Object matching data:
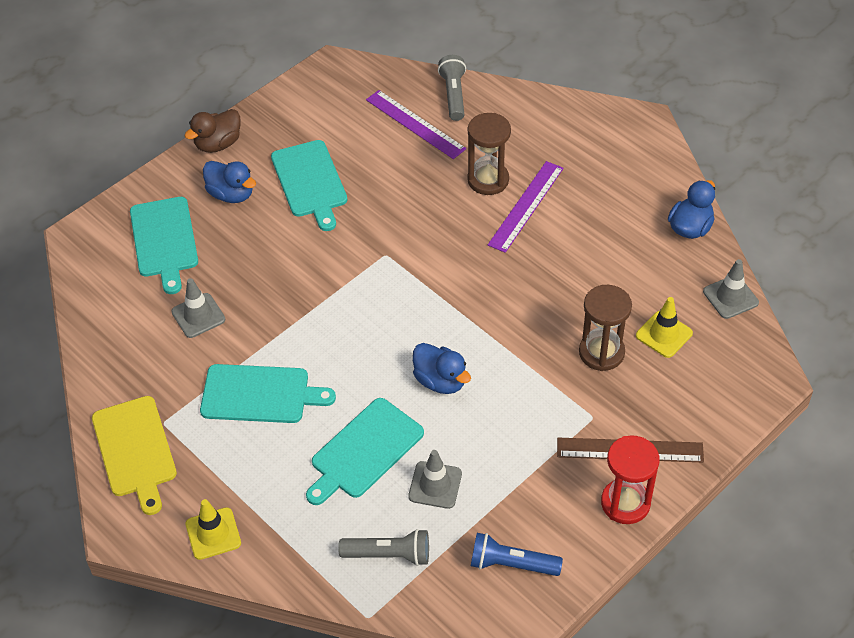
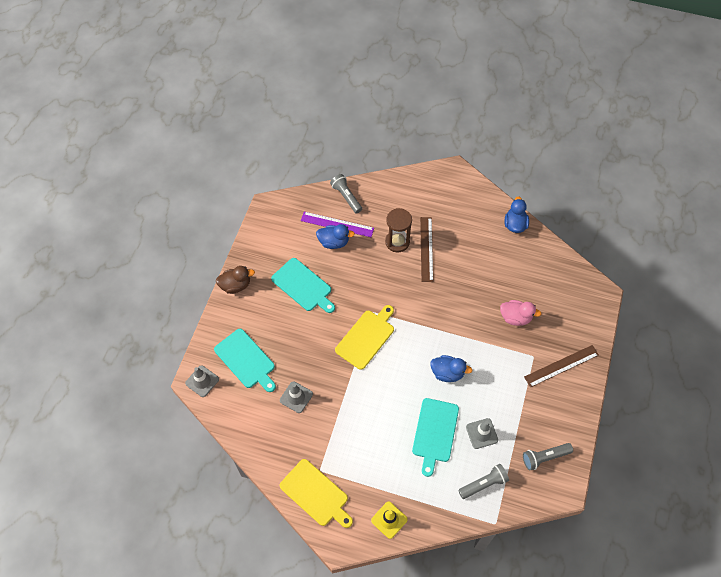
camera: 30 degrees left, 10 degrees up
(218, 144) = (235, 285): brown duck -> brown duck turned 120 degrees counterclockwise
(231, 194) = (264, 314): blue duck -> blue duck (334, 242)
(260, 394) = (360, 427): turquoise cutting board -> none
(352, 283) = (366, 337): none -> yellow cutting board
(511, 564) = (544, 457): blue flashlight -> grey flashlight
(526, 206) = (426, 249): purple ruler -> brown ruler
(601, 352) = (515, 317): brown hourglass -> pink duck
(625, 503) = (576, 396): red hourglass -> none
(664, 334) = (538, 292): yellow traffic cone -> none
(730, 297) = (557, 256): grey traffic cone -> grey traffic cone (202, 381)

TASK DETAILS: Please write out, exactly as they appear, the lines from the one containing "(511, 564) = (544, 457): blue" through the last line of the records above, and nothing more.

ANSWER BOX:
(511, 564) = (544, 457): blue flashlight -> grey flashlight
(526, 206) = (426, 249): purple ruler -> brown ruler
(601, 352) = (515, 317): brown hourglass -> pink duck
(625, 503) = (576, 396): red hourglass -> none
(664, 334) = (538, 292): yellow traffic cone -> none
(730, 297) = (557, 256): grey traffic cone -> grey traffic cone (202, 381)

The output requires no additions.